##### Dataset extract #####

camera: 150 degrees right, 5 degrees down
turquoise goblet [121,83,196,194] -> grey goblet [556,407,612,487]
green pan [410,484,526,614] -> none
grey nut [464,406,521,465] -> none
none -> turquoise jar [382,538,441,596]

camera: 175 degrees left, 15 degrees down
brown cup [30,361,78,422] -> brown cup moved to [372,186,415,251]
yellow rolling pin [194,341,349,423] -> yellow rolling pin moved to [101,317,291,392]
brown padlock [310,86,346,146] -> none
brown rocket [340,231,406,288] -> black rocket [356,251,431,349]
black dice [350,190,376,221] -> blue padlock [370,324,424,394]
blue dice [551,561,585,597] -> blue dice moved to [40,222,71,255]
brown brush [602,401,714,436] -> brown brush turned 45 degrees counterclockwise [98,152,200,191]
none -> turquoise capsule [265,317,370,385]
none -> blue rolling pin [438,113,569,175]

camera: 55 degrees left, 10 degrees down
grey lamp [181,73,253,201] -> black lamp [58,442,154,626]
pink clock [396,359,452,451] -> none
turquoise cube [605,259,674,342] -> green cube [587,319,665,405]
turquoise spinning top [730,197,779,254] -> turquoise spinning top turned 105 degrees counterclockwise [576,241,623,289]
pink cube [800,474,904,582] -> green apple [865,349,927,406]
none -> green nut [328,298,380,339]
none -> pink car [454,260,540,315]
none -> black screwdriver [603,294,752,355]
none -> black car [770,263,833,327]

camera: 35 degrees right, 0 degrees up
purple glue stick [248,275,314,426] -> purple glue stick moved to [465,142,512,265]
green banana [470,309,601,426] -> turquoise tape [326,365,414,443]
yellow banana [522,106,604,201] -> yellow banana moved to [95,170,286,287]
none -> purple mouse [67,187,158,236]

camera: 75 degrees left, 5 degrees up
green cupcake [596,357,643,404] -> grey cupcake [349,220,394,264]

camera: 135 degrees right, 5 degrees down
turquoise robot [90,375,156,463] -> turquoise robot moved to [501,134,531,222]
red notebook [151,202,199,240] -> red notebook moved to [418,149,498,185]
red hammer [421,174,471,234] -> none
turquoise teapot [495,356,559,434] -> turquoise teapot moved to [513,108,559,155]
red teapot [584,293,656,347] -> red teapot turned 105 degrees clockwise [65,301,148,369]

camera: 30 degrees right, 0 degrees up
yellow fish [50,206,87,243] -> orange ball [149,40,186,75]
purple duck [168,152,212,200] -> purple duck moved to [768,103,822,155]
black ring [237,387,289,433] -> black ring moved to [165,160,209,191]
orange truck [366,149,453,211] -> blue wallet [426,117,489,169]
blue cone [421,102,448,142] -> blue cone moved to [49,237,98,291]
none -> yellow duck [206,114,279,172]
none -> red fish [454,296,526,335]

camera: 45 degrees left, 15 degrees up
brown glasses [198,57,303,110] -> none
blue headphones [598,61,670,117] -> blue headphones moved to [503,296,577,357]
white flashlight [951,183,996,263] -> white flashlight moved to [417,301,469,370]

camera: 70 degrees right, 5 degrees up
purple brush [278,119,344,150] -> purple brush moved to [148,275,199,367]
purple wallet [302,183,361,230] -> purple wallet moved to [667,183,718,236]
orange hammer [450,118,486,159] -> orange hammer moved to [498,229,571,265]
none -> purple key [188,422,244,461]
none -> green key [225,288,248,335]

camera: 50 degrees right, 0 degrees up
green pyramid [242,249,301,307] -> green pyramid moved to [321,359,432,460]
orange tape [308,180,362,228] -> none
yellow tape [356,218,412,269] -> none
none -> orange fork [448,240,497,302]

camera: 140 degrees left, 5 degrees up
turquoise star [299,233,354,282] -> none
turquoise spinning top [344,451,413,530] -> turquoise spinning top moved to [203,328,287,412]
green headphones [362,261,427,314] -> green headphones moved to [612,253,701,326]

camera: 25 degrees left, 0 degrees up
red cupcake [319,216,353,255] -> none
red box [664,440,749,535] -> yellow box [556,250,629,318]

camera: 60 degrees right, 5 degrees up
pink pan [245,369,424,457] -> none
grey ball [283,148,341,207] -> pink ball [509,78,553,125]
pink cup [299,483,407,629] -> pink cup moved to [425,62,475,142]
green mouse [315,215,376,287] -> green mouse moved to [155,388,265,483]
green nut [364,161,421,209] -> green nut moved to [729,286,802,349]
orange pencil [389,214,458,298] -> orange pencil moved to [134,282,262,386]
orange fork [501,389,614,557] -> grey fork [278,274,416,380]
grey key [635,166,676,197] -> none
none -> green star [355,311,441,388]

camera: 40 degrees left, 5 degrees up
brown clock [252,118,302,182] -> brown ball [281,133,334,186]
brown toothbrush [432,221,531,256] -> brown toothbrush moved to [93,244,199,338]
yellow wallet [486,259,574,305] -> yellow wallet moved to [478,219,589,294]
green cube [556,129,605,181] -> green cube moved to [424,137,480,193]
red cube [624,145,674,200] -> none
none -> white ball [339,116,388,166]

#####

*About this exercise*. Sift through the material above and copy each line that holds "purple".

*Task result*.
purple glue stick [248,275,314,426] -> purple glue stick moved to [465,142,512,265]
none -> purple mouse [67,187,158,236]
purple duck [168,152,212,200] -> purple duck moved to [768,103,822,155]
purple brush [278,119,344,150] -> purple brush moved to [148,275,199,367]
purple wallet [302,183,361,230] -> purple wallet moved to [667,183,718,236]
none -> purple key [188,422,244,461]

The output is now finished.